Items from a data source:
---+---
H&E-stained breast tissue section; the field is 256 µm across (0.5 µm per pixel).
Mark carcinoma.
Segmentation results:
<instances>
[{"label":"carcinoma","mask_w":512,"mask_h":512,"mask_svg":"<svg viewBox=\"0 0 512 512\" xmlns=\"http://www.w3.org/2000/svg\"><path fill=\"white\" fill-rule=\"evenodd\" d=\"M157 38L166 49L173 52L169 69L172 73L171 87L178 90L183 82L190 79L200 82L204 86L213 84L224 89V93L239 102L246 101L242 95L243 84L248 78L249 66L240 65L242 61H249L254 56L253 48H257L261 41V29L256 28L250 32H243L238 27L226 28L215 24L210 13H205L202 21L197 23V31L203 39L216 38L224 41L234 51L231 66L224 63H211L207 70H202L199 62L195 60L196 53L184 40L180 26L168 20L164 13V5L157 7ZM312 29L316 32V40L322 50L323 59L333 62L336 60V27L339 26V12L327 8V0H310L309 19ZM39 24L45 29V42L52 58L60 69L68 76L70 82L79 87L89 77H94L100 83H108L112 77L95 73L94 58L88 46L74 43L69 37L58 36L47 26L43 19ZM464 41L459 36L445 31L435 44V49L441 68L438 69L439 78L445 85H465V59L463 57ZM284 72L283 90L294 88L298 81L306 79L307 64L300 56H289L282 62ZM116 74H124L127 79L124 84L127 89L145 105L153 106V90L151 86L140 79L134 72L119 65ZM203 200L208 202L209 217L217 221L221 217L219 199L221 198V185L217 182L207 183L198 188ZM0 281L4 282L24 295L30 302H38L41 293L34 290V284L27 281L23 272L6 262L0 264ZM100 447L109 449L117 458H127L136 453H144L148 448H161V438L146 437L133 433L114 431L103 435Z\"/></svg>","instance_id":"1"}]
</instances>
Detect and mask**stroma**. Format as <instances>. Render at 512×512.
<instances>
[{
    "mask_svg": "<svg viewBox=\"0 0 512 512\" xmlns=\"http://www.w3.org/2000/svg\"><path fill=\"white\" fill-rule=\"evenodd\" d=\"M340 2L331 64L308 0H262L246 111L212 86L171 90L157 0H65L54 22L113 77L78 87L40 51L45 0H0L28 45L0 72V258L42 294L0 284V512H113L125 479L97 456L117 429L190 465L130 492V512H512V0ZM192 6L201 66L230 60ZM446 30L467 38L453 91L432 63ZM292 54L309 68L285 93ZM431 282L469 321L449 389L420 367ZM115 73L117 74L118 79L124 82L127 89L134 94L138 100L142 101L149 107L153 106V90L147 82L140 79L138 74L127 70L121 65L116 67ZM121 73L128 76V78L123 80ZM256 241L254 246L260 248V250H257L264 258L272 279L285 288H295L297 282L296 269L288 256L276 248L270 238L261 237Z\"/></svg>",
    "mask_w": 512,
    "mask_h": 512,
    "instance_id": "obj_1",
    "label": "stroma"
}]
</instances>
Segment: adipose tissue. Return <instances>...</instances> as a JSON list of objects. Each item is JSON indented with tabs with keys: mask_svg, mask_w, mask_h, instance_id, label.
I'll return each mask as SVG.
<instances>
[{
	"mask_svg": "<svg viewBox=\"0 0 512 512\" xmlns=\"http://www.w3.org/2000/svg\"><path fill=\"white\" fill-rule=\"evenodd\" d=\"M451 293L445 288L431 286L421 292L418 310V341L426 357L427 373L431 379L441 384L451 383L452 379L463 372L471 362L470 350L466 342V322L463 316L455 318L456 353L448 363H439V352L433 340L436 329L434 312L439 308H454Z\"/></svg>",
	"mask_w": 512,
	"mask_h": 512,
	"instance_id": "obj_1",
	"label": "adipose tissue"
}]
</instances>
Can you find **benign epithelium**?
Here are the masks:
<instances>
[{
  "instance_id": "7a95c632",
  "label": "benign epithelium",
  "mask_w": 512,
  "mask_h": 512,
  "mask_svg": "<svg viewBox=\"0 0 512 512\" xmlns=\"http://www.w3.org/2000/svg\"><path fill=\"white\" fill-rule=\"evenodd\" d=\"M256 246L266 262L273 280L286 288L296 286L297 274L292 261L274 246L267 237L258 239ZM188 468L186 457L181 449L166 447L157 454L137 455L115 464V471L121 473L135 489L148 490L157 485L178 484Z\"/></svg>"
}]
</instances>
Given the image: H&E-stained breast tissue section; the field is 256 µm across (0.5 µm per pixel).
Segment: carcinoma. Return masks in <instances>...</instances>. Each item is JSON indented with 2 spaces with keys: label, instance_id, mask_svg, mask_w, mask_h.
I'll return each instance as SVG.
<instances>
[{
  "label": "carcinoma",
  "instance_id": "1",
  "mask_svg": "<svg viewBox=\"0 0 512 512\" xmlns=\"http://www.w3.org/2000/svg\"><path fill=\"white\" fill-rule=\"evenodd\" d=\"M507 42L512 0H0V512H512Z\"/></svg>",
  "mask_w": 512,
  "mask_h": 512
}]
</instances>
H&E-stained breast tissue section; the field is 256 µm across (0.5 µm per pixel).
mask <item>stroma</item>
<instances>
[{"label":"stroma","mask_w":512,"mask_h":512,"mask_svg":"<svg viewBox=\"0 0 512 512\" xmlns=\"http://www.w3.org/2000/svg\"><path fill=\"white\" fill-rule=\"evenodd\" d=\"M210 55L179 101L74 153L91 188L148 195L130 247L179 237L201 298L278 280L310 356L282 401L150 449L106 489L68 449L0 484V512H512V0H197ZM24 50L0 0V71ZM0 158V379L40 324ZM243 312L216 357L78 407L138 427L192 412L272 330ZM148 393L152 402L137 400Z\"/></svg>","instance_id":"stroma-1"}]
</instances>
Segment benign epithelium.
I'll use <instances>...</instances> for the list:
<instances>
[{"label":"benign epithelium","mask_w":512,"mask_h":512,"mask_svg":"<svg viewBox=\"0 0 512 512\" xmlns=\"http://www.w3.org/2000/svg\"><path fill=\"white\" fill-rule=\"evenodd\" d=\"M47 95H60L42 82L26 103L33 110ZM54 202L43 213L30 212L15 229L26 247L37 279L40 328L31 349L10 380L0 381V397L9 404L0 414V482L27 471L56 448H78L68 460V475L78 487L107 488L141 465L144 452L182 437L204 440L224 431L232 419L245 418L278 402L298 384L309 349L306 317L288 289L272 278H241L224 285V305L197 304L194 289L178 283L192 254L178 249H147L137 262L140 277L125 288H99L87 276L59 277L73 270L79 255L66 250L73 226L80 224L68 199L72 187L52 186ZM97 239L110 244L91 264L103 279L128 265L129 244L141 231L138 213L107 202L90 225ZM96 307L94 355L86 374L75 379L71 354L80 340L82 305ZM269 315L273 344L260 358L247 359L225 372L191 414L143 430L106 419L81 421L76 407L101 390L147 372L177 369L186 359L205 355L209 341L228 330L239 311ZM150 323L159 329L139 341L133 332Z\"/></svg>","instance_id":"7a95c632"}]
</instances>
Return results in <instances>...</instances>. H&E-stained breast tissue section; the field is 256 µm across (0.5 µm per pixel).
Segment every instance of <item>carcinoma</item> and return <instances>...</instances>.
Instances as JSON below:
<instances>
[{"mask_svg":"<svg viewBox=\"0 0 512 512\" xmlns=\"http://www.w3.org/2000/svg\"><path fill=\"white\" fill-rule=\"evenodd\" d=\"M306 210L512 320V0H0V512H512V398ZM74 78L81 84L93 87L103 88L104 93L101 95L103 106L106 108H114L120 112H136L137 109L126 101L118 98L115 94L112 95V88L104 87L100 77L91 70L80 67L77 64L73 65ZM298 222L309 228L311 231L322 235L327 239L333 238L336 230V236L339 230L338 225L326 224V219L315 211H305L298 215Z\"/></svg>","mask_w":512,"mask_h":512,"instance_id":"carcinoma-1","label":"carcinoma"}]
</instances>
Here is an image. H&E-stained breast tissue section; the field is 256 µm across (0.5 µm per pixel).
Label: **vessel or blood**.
---+---
Scan the material above. Copy each line that holds the word "field".

• Written solution:
H&E-stained breast tissue section; the field is 256 µm across (0.5 µm per pixel).
Given the image: H&E-stained breast tissue section; the field is 256 µm across (0.5 µm per pixel).
H&E-stained breast tissue section; the field is 256 µm across (0.5 µm per pixel).
Return results in <instances>...</instances>. H&E-stained breast tissue section; the field is 256 µm across (0.5 µm per pixel).
Here is an image. H&E-stained breast tissue section; the field is 256 µm across (0.5 µm per pixel).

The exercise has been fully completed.